Work to complete »
When you reproduce the entries below, keep each one exact and drop any pictures.

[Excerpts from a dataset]
────────────────
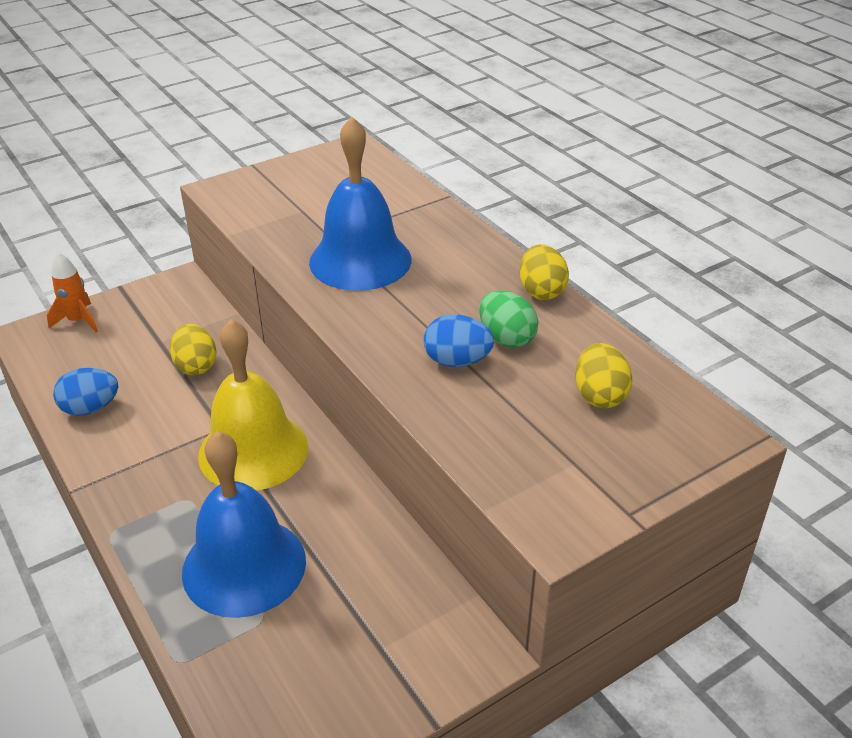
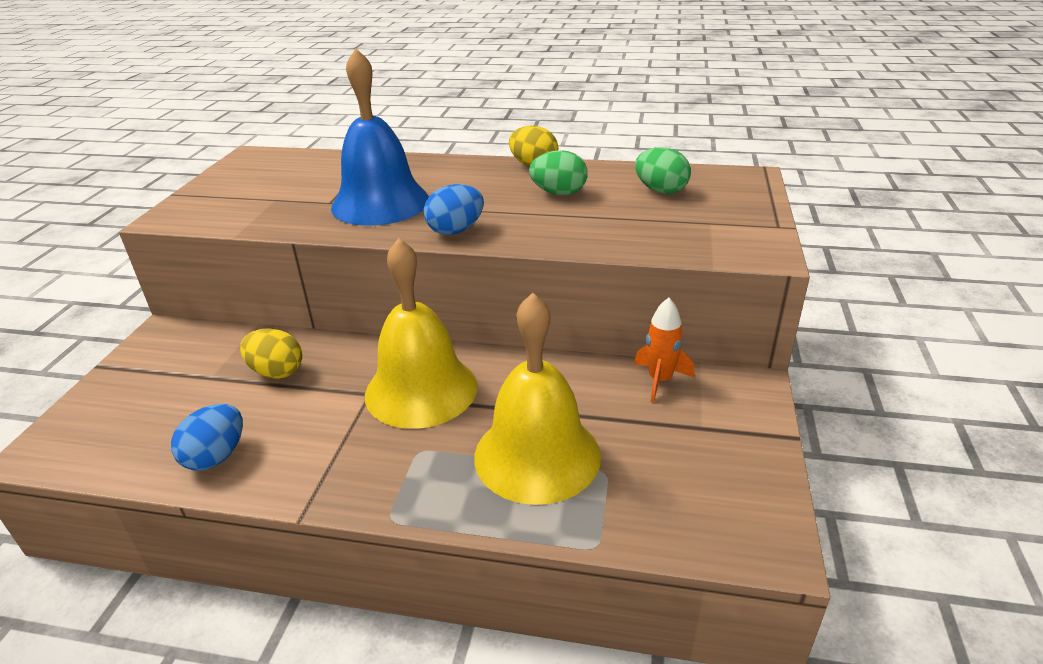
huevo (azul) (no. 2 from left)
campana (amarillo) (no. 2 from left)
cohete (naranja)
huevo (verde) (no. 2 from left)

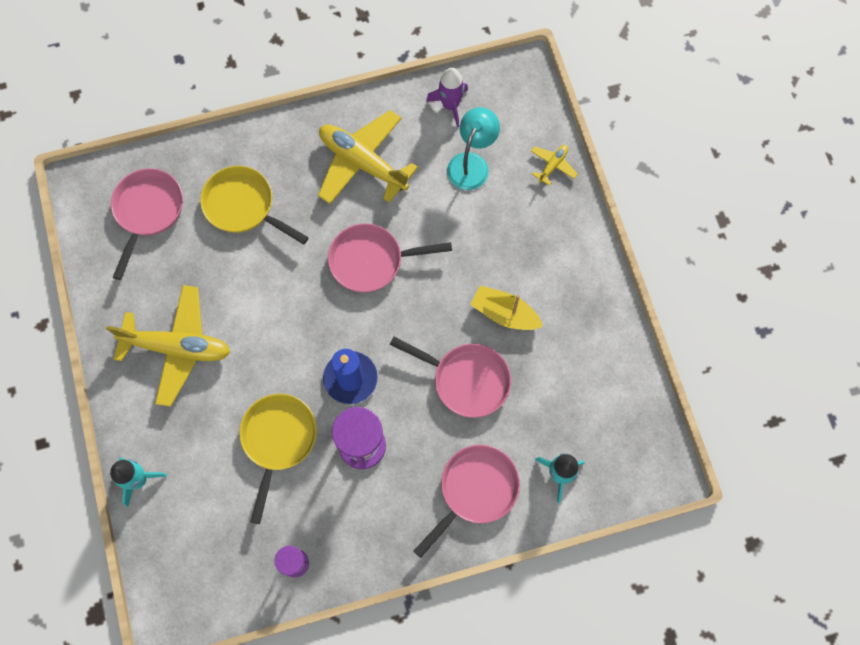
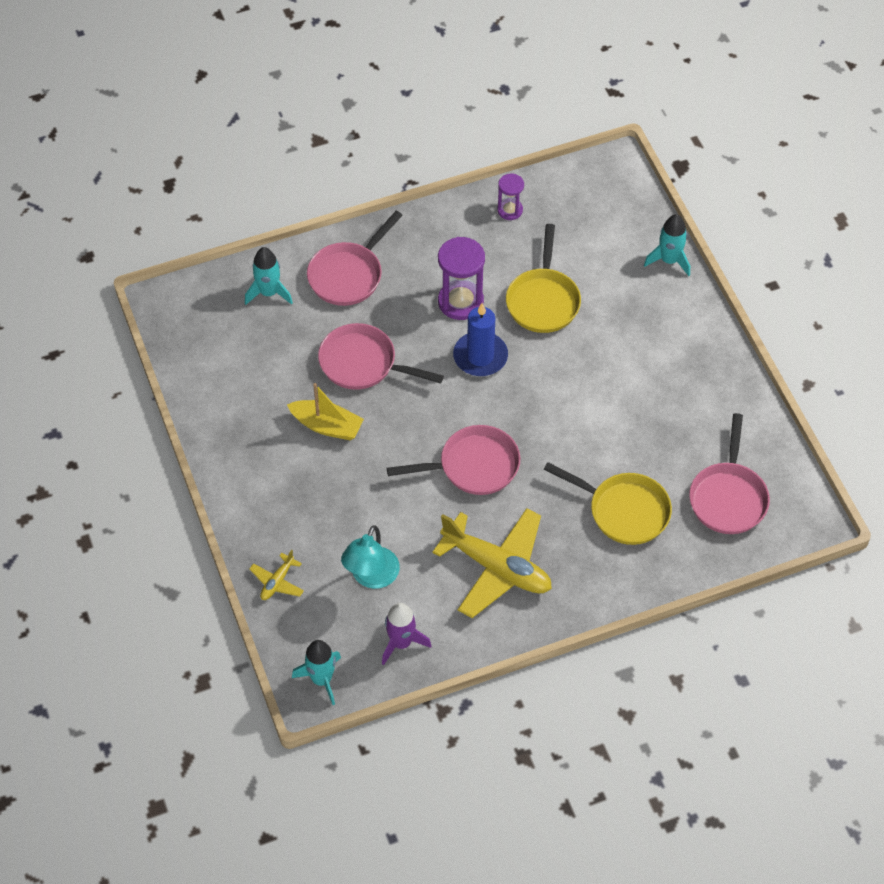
cohete (turquesa) (no. 2 from left)
avión (amarillo) (no. 1 from left in the first image)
────────────────
Task result »
huevo (azul) (no. 2 from left)
campana (amarillo) (no. 2 from left)
cohete (naranja)
huevo (verde) (no. 2 from left)

cohete (turquesa) (no. 2 from left)
avión (amarillo) (no. 1 from left in the first image)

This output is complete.